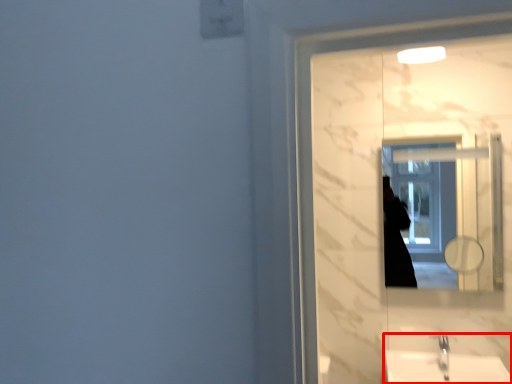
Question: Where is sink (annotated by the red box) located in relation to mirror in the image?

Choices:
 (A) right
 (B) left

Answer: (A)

○ ○ ○ ○

WORK TO COMPLETE: Copy the listing above word for word, leaving out the picture.

RESULT OF THE EXERCISE:
Question: Where is sink (annotated by the red box) located in relation to mirror in the image?

Choices:
 (A) right
 (B) left

Answer: (A)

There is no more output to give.